--- Exercise data Enclosed Below ---
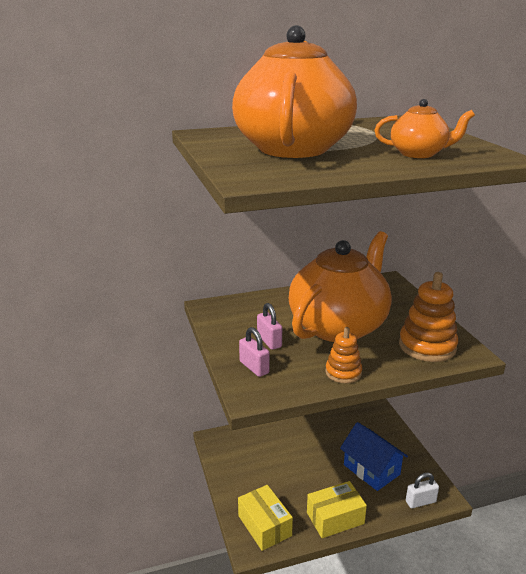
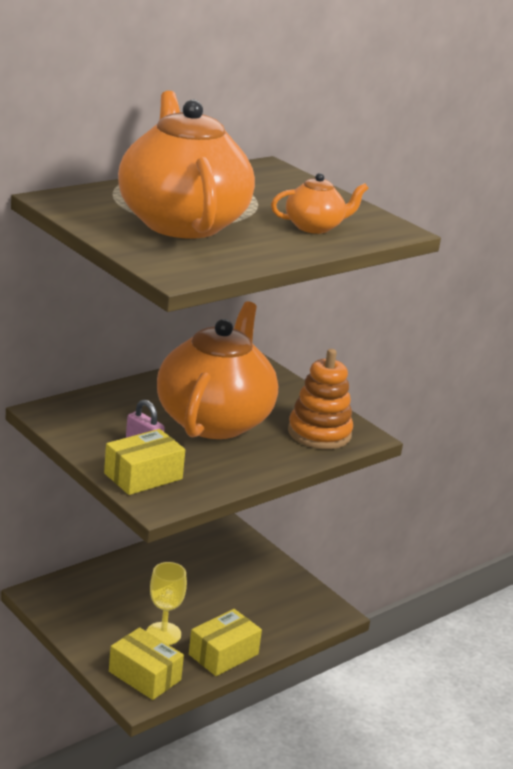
camera: 25 degrees left, 0 degrees up
(254, 367) = (143, 476): pink padlock -> yellow box
(294, 489) = (163, 634): none -> yellow goblet
(343, 372) = (243, 470): orange stacking toy -> none
(371, 469) = (247, 598): blue house -> none
(420, 502) = (313, 622): white padlock -> none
--- End of Enclosed Exercise data ---
§ Exercise brief
When pictures appear among the entries, skip them and copy all remaining text precisely.

§ Output
camera: 25 degrees left, 0 degrees up
(254, 367) = (143, 476): pink padlock -> yellow box
(294, 489) = (163, 634): none -> yellow goblet
(343, 372) = (243, 470): orange stacking toy -> none
(371, 469) = (247, 598): blue house -> none
(420, 502) = (313, 622): white padlock -> none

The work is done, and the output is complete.